→ WHAT IS BEING ASKED: Copying rule for the data below: pictures stay out, and only the lines from the one with "camera: 10 degrees left, 0 degrees up" down to the one with "purple camera [54,240,119,301]", inclusive, are repeated exactly.

[DATA RECORDS — start]

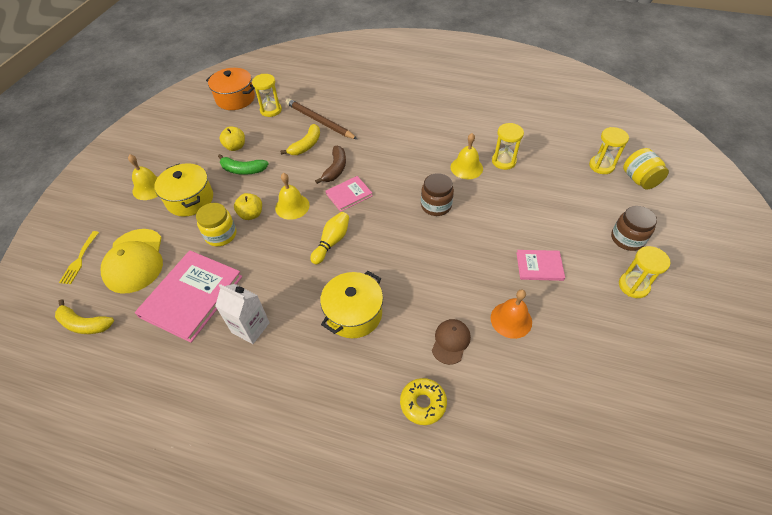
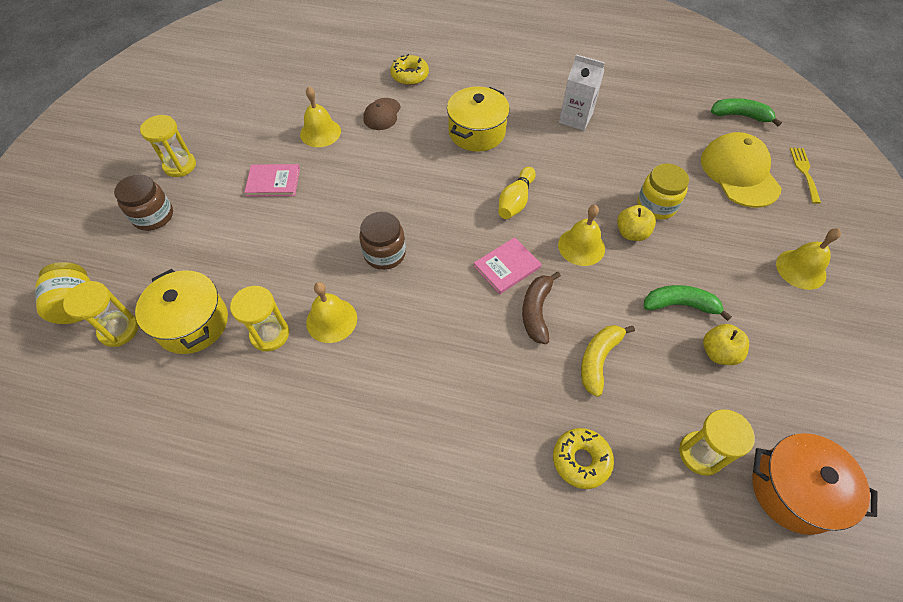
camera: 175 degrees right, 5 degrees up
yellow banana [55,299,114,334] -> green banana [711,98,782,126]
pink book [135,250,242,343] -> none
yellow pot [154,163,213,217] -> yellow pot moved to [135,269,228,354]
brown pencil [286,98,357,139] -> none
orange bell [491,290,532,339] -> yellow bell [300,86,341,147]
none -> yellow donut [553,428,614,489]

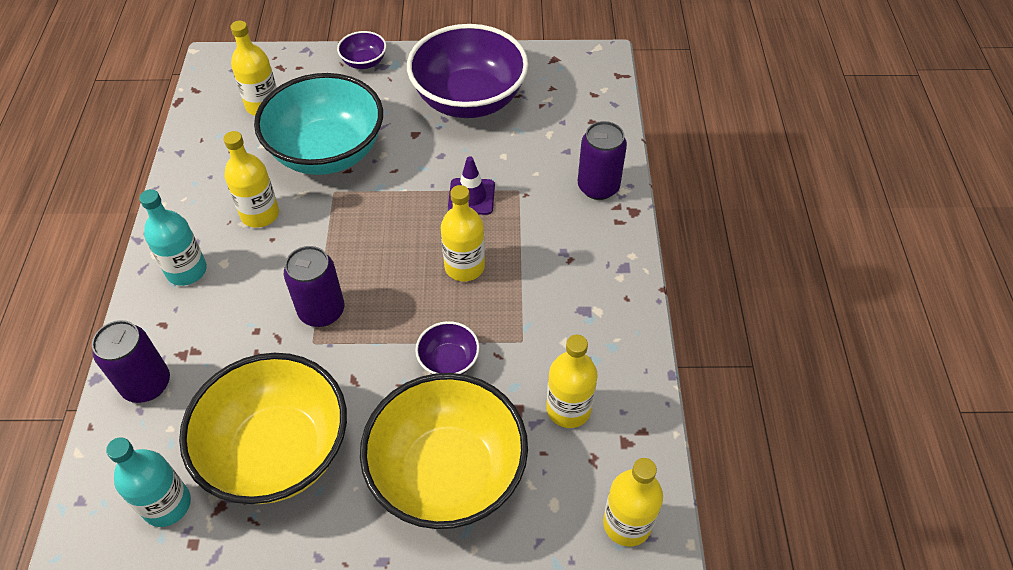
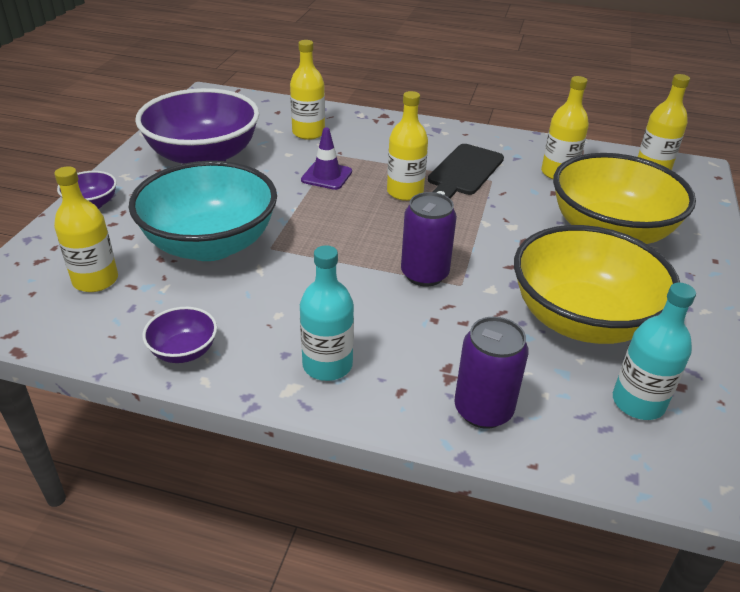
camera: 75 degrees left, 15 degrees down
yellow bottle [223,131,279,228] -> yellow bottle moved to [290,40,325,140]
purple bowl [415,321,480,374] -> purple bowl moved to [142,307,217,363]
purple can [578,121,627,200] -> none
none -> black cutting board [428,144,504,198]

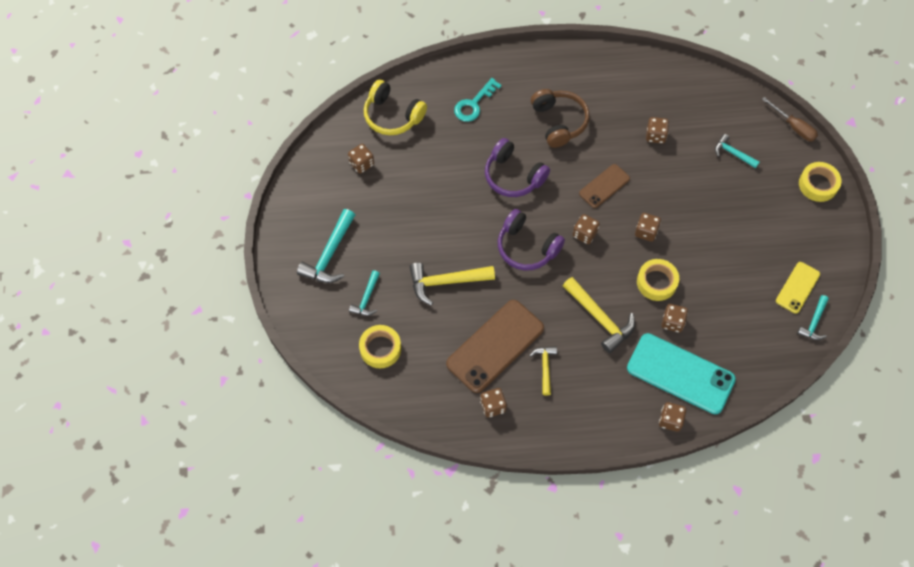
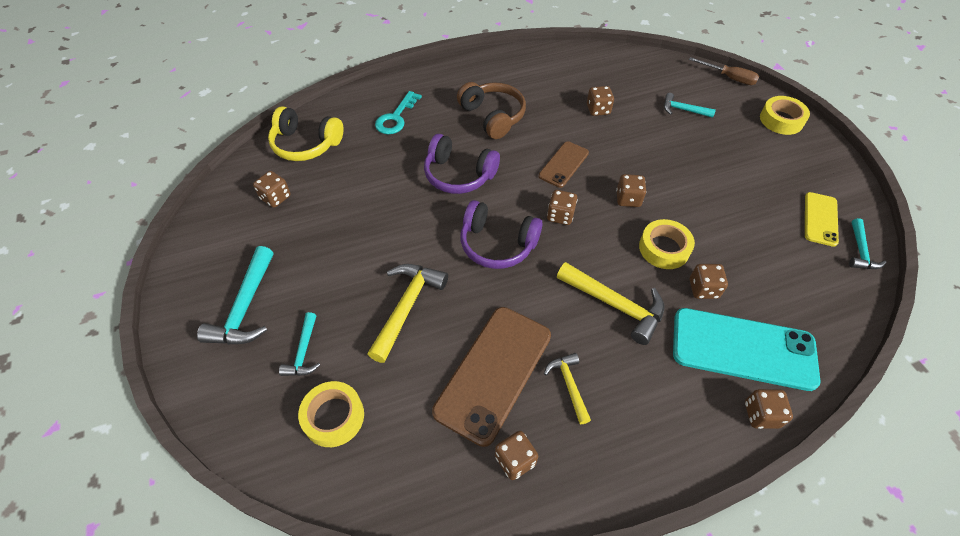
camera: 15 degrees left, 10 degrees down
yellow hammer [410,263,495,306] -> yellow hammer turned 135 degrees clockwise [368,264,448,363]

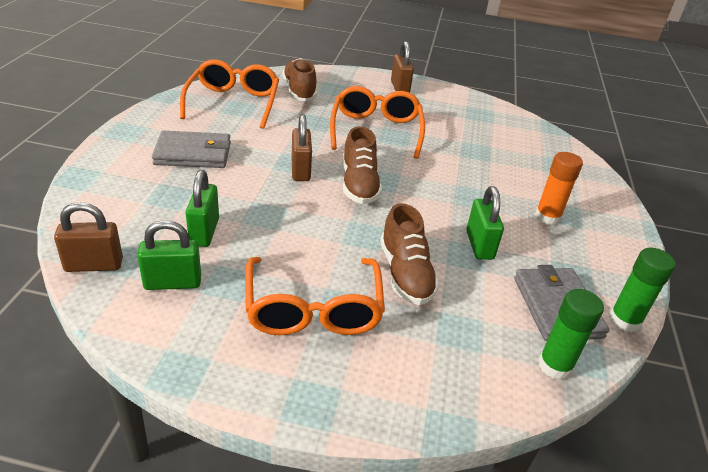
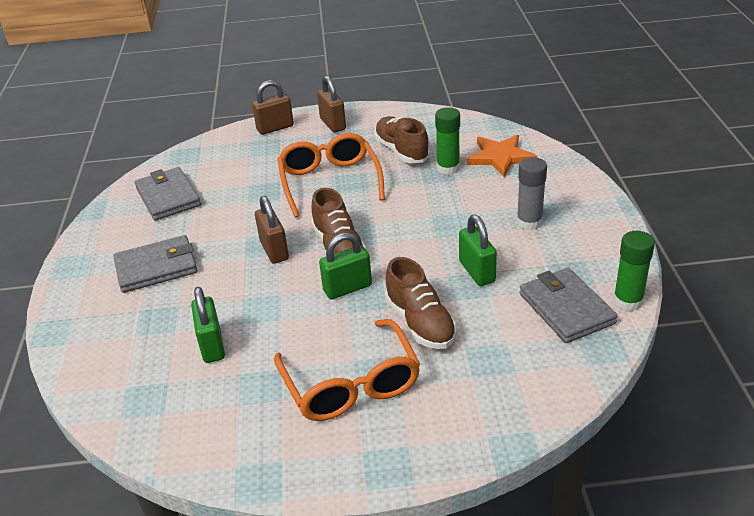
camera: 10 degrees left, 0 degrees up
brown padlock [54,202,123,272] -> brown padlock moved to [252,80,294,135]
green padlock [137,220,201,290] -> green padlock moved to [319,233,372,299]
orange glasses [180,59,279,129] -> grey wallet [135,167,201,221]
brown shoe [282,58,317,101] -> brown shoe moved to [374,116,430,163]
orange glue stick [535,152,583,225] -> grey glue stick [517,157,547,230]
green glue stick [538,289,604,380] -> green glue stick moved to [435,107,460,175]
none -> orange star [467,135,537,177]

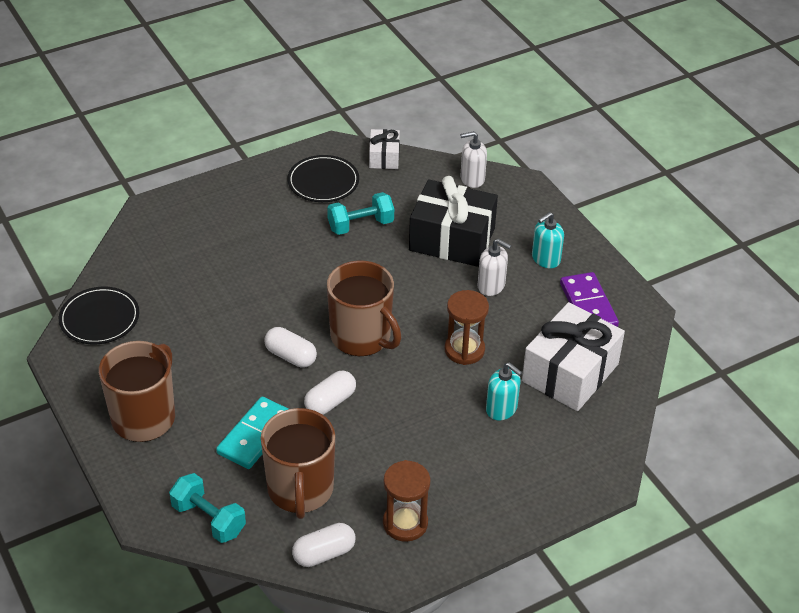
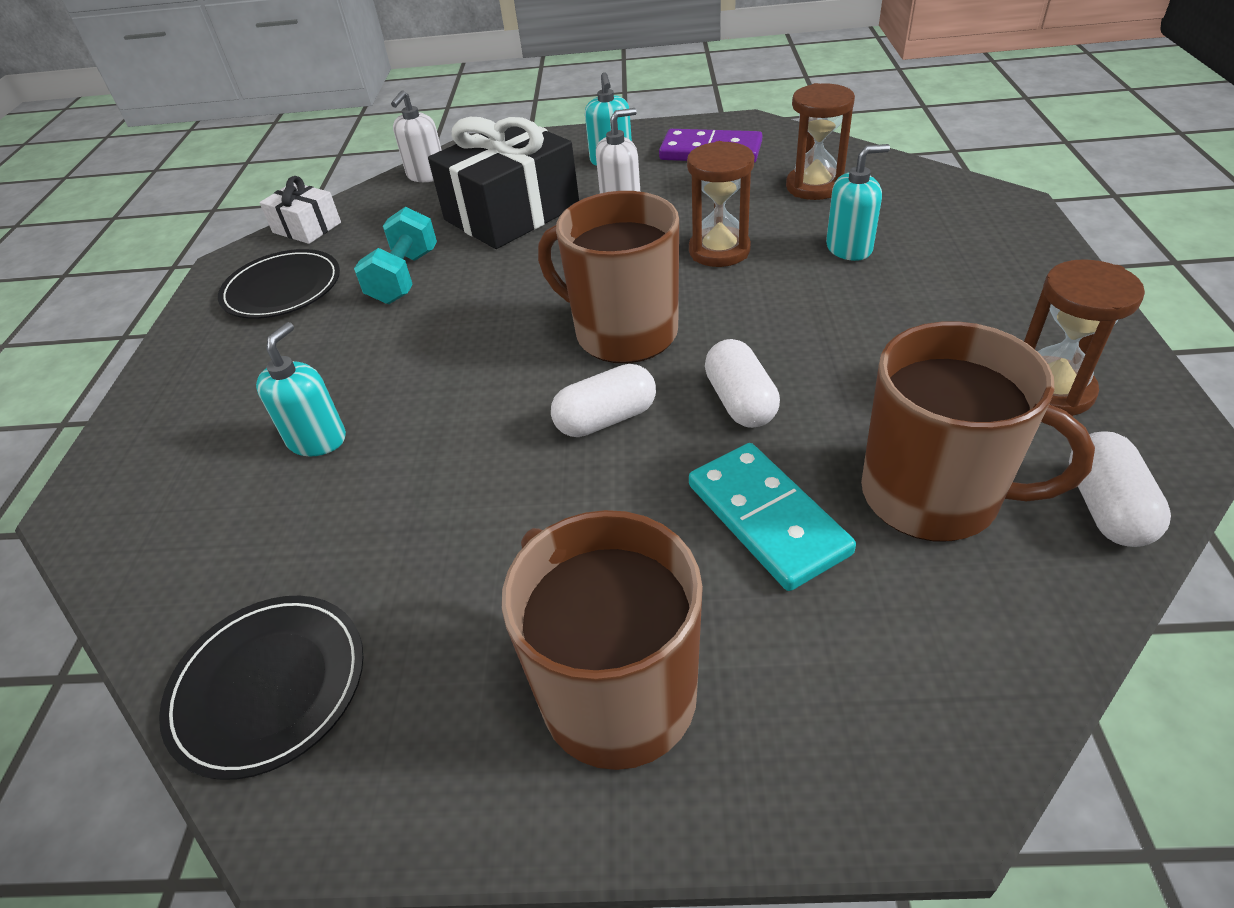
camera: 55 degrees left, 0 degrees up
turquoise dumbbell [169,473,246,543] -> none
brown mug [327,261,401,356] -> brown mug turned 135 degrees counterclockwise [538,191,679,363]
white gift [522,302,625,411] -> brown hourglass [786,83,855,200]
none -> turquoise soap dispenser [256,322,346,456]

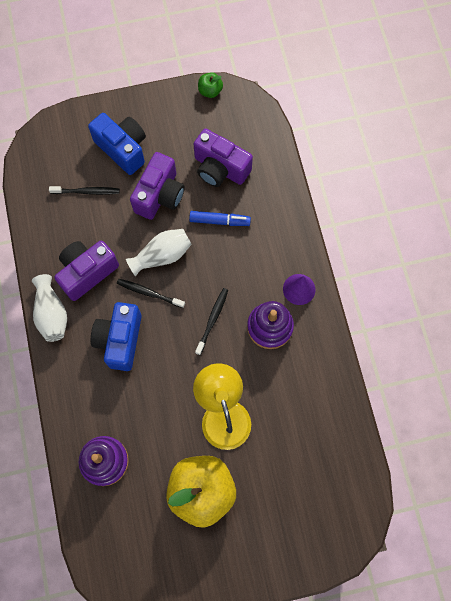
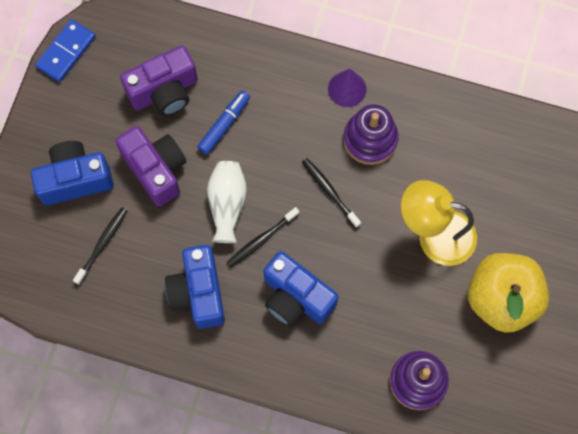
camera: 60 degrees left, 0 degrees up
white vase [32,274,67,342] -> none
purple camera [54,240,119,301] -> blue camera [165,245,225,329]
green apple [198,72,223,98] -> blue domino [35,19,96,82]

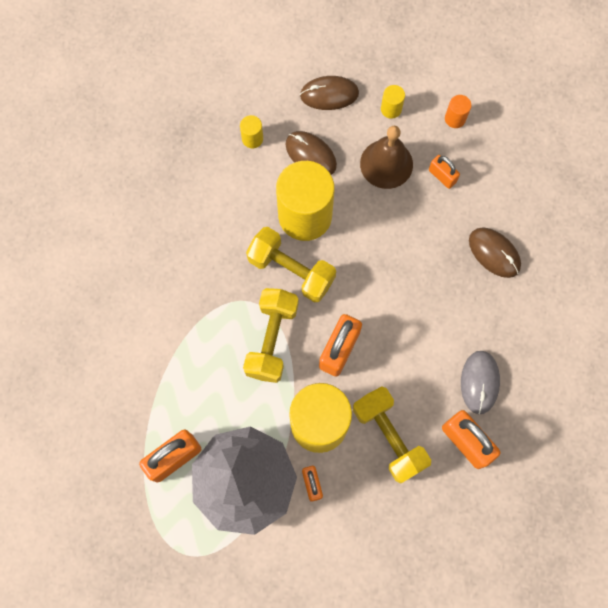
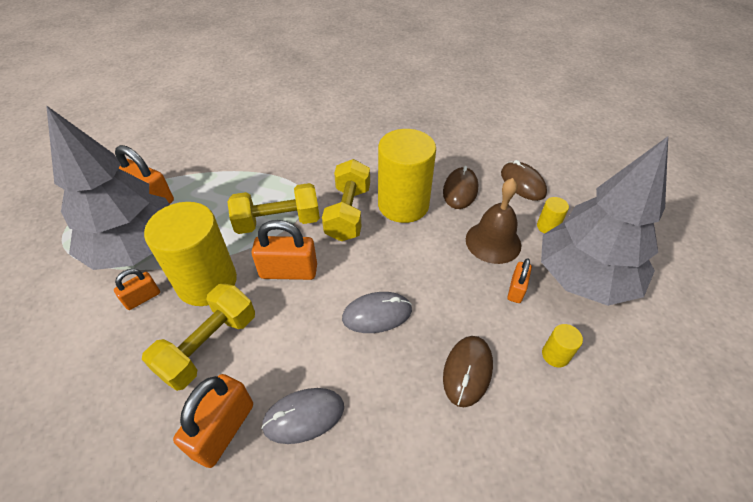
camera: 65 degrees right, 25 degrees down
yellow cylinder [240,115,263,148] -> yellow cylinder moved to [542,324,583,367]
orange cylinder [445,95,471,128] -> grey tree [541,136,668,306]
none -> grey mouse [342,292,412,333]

[DATA RECORDS — finish]

→ REPLY:
camera: 10 degrees left, 0 degrees up
brown padlock [54,202,123,272] -> brown padlock moved to [252,80,294,135]
green padlock [137,220,201,290] -> green padlock moved to [319,233,372,299]
orange glasses [180,59,279,129] -> grey wallet [135,167,201,221]
brown shoe [282,58,317,101] -> brown shoe moved to [374,116,430,163]
orange glue stick [535,152,583,225] -> grey glue stick [517,157,547,230]
green glue stick [538,289,604,380] -> green glue stick moved to [435,107,460,175]
none -> orange star [467,135,537,177]

camera: 55 degrees left, 0 degrees up
turquoise dumbbell [169,473,246,543] -> none
brown mug [327,261,401,356] -> brown mug turned 135 degrees counterclockwise [538,191,679,363]
white gift [522,302,625,411] -> brown hourglass [786,83,855,200]
none -> turquoise soap dispenser [256,322,346,456]

camera: 60 degrees left, 0 degrees up
white vase [32,274,67,342] -> none
purple camera [54,240,119,301] -> blue camera [165,245,225,329]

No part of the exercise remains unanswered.